#### Do this
Print all of the data below word for word, leaving the images out of your answer.

--- begin The data ---

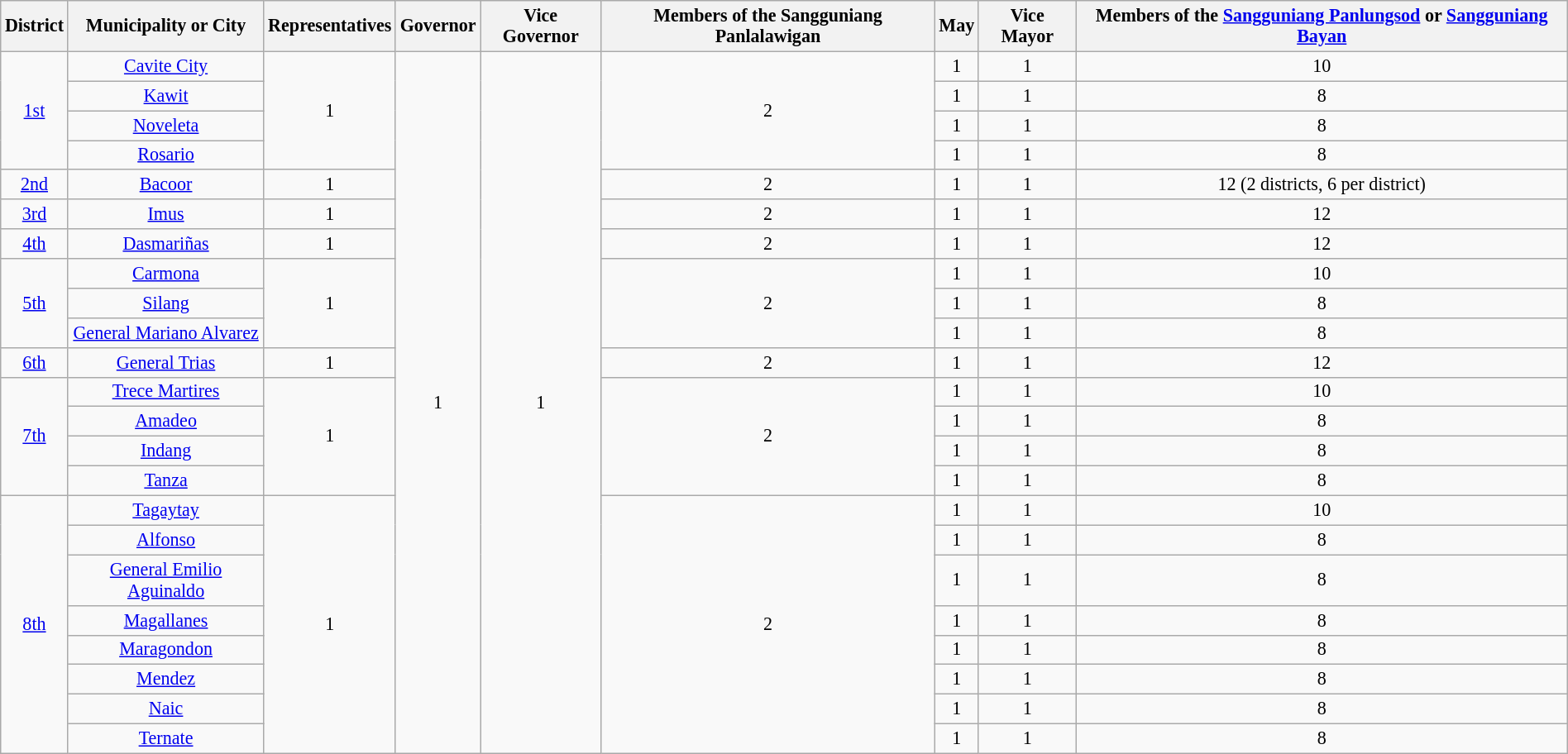
May (956, 26)
Alfonso (165, 540)
Kawit (165, 96)
Imus (165, 214)
Indang (165, 452)
3rd (35, 214)
Members of the Sangguniang Panlalawigan (767, 26)
8th (35, 624)
Vice Mayor (1027, 26)
Magallanes (165, 620)
Noveleta (165, 126)
Bacoor (165, 184)
Tanza (165, 480)
5th (35, 303)
Naic (165, 710)
Rosario (165, 155)
District (35, 26)
Silang (165, 304)
4th (35, 244)
Representatives (330, 26)
6th (35, 362)
General Emilio Aguinaldo (165, 581)
General Mariano Alvarez (165, 332)
7th (35, 437)
2nd (35, 184)
Ternate (165, 739)
12 (2 districts, 6 per district) (1322, 184)
Trece Martires (165, 392)
1st (35, 111)
Members of the Sangguniang Panlungsod or Sangguniang Bayan (1322, 26)
Carmona (165, 274)
Vice Governor (541, 26)
Mendez (165, 680)
Governor (437, 26)
General Trias (165, 362)
Municipality or City (165, 26)
Dasmariñas (165, 244)
Tagaytay (165, 510)
Maragondon (165, 650)
Amadeo (165, 422)
Cavite City (165, 66)
Determine the (X, Y) coordinate at the center of the cell enclosing the given text.  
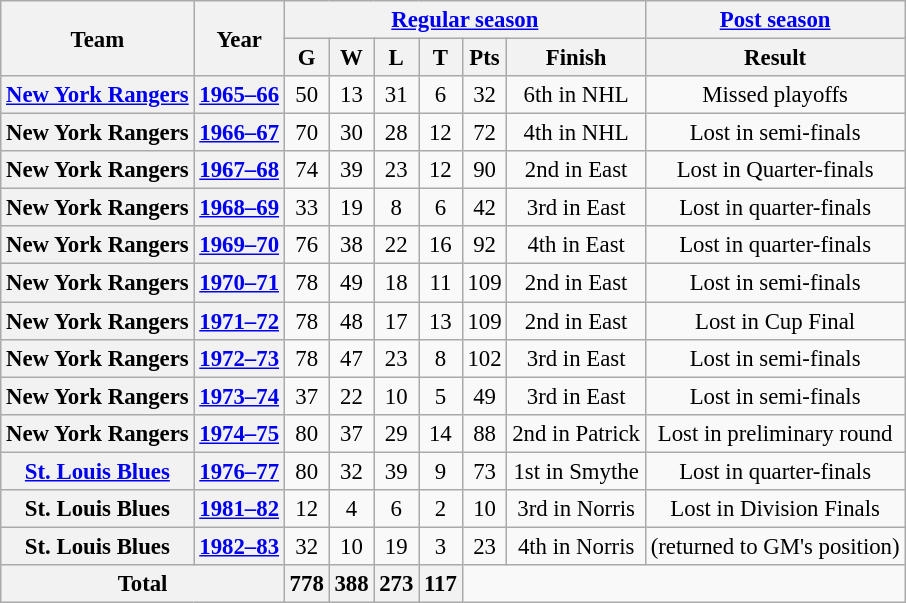
Result (775, 58)
11 (441, 283)
2nd in Patrick (576, 433)
G (306, 58)
6th in NHL (576, 95)
1974–75 (239, 433)
Finish (576, 58)
88 (484, 433)
90 (484, 170)
4th in Norris (576, 546)
117 (441, 584)
T (441, 58)
4th in East (576, 245)
42 (484, 208)
33 (306, 208)
4th in NHL (576, 133)
72 (484, 133)
3 (441, 546)
Post season (775, 20)
1969–70 (239, 245)
74 (306, 170)
31 (396, 95)
Lost in Cup Final (775, 321)
W (352, 58)
5 (441, 396)
3rd in Norris (576, 509)
38 (352, 245)
76 (306, 245)
28 (396, 133)
388 (352, 584)
9 (441, 471)
Total (143, 584)
30 (352, 133)
(returned to GM's position) (775, 546)
L (396, 58)
4 (352, 509)
2 (441, 509)
14 (441, 433)
1981–82 (239, 509)
1973–74 (239, 396)
Lost in Division Finals (775, 509)
47 (352, 358)
70 (306, 133)
17 (396, 321)
Missed playoffs (775, 95)
Lost in preliminary round (775, 433)
18 (396, 283)
102 (484, 358)
1965–66 (239, 95)
1968–69 (239, 208)
1982–83 (239, 546)
Pts (484, 58)
Year (239, 38)
1972–73 (239, 358)
1967–68 (239, 170)
1970–71 (239, 283)
778 (306, 584)
50 (306, 95)
73 (484, 471)
1976–77 (239, 471)
Regular season (464, 20)
1966–67 (239, 133)
48 (352, 321)
273 (396, 584)
16 (441, 245)
92 (484, 245)
Team (98, 38)
Lost in Quarter-finals (775, 170)
1971–72 (239, 321)
29 (396, 433)
1st in Smythe (576, 471)
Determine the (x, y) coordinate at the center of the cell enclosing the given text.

--- end The data ---

#### Task response
May (956, 26)
Alfonso (165, 540)
Kawit (165, 96)
Imus (165, 214)
Indang (165, 452)
3rd (35, 214)
Members of the Sangguniang Panlalawigan (767, 26)
8th (35, 624)
Vice Mayor (1027, 26)
Magallanes (165, 620)
Noveleta (165, 126)
Bacoor (165, 184)
Tanza (165, 480)
5th (35, 303)
Naic (165, 710)
Rosario (165, 155)
District (35, 26)
Silang (165, 304)
4th (35, 244)
Representatives (330, 26)
6th (35, 362)
General Emilio Aguinaldo (165, 581)
General Mariano Alvarez (165, 332)
7th (35, 437)
2nd (35, 184)
Ternate (165, 739)
12 (2 districts, 6 per district) (1322, 184)
Trece Martires (165, 392)
1st (35, 111)
Members of the Sangguniang Panlungsod or Sangguniang Bayan (1322, 26)
Carmona (165, 274)
Vice Governor (541, 26)
Mendez (165, 680)
Governor (437, 26)
General Trias (165, 362)
Municipality or City (165, 26)
Dasmariñas (165, 244)
Tagaytay (165, 510)
Maragondon (165, 650)
Amadeo (165, 422)
Cavite City (165, 66)
Determine the (X, Y) coordinate at the center of the cell enclosing the given text.  
Result (775, 58)
11 (441, 283)
2nd in Patrick (576, 433)
G (306, 58)
6th in NHL (576, 95)
1974–75 (239, 433)
Finish (576, 58)
88 (484, 433)
90 (484, 170)
4th in Norris (576, 546)
117 (441, 584)
T (441, 58)
4th in East (576, 245)
42 (484, 208)
33 (306, 208)
4th in NHL (576, 133)
72 (484, 133)
3 (441, 546)
Post season (775, 20)
1969–70 (239, 245)
74 (306, 170)
31 (396, 95)
Lost in Cup Final (775, 321)
W (352, 58)
5 (441, 396)
3rd in Norris (576, 509)
38 (352, 245)
76 (306, 245)
28 (396, 133)
388 (352, 584)
9 (441, 471)
Total (143, 584)
30 (352, 133)
(returned to GM's position) (775, 546)
L (396, 58)
4 (352, 509)
2 (441, 509)
14 (441, 433)
1981–82 (239, 509)
1973–74 (239, 396)
Lost in Division Finals (775, 509)
47 (352, 358)
70 (306, 133)
17 (396, 321)
Missed playoffs (775, 95)
Lost in preliminary round (775, 433)
18 (396, 283)
102 (484, 358)
1965–66 (239, 95)
1968–69 (239, 208)
1982–83 (239, 546)
Pts (484, 58)
Year (239, 38)
1972–73 (239, 358)
1967–68 (239, 170)
1970–71 (239, 283)
778 (306, 584)
50 (306, 95)
73 (484, 471)
1976–77 (239, 471)
Regular season (464, 20)
1966–67 (239, 133)
48 (352, 321)
273 (396, 584)
16 (441, 245)
92 (484, 245)
Team (98, 38)
Lost in Quarter-finals (775, 170)
1971–72 (239, 321)
29 (396, 433)
1st in Smythe (576, 471)
Determine the (x, y) coordinate at the center of the cell enclosing the given text.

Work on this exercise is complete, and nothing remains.